Available data →
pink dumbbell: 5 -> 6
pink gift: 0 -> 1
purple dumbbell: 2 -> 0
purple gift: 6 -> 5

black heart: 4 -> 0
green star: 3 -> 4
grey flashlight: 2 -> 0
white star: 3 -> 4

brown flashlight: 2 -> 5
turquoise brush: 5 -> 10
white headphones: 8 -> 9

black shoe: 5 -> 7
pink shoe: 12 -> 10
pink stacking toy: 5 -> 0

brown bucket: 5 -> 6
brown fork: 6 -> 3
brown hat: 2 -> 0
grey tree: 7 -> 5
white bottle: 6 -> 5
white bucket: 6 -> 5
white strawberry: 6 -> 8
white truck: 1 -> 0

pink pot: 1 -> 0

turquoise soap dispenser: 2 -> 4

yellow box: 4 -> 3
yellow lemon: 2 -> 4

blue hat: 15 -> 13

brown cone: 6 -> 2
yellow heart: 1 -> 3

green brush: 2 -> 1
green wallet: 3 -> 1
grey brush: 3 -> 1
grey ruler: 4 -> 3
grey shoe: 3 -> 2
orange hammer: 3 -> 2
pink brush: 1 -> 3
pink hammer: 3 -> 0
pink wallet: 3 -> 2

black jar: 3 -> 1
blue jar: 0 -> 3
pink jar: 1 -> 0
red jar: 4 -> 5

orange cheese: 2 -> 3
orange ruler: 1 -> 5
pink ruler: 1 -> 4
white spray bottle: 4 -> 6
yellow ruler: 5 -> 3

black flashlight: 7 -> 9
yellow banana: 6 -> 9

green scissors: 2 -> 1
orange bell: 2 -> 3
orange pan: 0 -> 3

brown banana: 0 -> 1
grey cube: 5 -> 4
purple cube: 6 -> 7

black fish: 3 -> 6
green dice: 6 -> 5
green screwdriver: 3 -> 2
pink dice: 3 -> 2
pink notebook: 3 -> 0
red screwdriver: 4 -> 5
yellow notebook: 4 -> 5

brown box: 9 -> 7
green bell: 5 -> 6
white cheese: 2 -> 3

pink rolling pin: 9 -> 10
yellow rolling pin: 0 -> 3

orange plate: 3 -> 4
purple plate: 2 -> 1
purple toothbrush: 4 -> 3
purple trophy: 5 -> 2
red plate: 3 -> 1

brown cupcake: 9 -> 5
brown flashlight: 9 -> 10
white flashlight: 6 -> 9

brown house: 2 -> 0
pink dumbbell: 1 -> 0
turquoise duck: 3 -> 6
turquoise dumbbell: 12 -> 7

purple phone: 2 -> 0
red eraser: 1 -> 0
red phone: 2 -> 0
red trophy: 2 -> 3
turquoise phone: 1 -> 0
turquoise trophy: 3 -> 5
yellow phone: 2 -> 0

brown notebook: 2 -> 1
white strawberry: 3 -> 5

What the exercise asks → Give a word-for-word copy of the records.

Answer for the task →
pink dumbbell: 5 -> 6
pink gift: 0 -> 1
purple dumbbell: 2 -> 0
purple gift: 6 -> 5

black heart: 4 -> 0
green star: 3 -> 4
grey flashlight: 2 -> 0
white star: 3 -> 4

brown flashlight: 2 -> 5
turquoise brush: 5 -> 10
white headphones: 8 -> 9

black shoe: 5 -> 7
pink shoe: 12 -> 10
pink stacking toy: 5 -> 0

brown bucket: 5 -> 6
brown fork: 6 -> 3
brown hat: 2 -> 0
grey tree: 7 -> 5
white bottle: 6 -> 5
white bucket: 6 -> 5
white strawberry: 6 -> 8
white truck: 1 -> 0

pink pot: 1 -> 0

turquoise soap dispenser: 2 -> 4

yellow box: 4 -> 3
yellow lemon: 2 -> 4

blue hat: 15 -> 13

brown cone: 6 -> 2
yellow heart: 1 -> 3

green brush: 2 -> 1
green wallet: 3 -> 1
grey brush: 3 -> 1
grey ruler: 4 -> 3
grey shoe: 3 -> 2
orange hammer: 3 -> 2
pink brush: 1 -> 3
pink hammer: 3 -> 0
pink wallet: 3 -> 2

black jar: 3 -> 1
blue jar: 0 -> 3
pink jar: 1 -> 0
red jar: 4 -> 5

orange cheese: 2 -> 3
orange ruler: 1 -> 5
pink ruler: 1 -> 4
white spray bottle: 4 -> 6
yellow ruler: 5 -> 3

black flashlight: 7 -> 9
yellow banana: 6 -> 9

green scissors: 2 -> 1
orange bell: 2 -> 3
orange pan: 0 -> 3

brown banana: 0 -> 1
grey cube: 5 -> 4
purple cube: 6 -> 7

black fish: 3 -> 6
green dice: 6 -> 5
green screwdriver: 3 -> 2
pink dice: 3 -> 2
pink notebook: 3 -> 0
red screwdriver: 4 -> 5
yellow notebook: 4 -> 5

brown box: 9 -> 7
green bell: 5 -> 6
white cheese: 2 -> 3

pink rolling pin: 9 -> 10
yellow rolling pin: 0 -> 3

orange plate: 3 -> 4
purple plate: 2 -> 1
purple toothbrush: 4 -> 3
purple trophy: 5 -> 2
red plate: 3 -> 1

brown cupcake: 9 -> 5
brown flashlight: 9 -> 10
white flashlight: 6 -> 9

brown house: 2 -> 0
pink dumbbell: 1 -> 0
turquoise duck: 3 -> 6
turquoise dumbbell: 12 -> 7

purple phone: 2 -> 0
red eraser: 1 -> 0
red phone: 2 -> 0
red trophy: 2 -> 3
turquoise phone: 1 -> 0
turquoise trophy: 3 -> 5
yellow phone: 2 -> 0

brown notebook: 2 -> 1
white strawberry: 3 -> 5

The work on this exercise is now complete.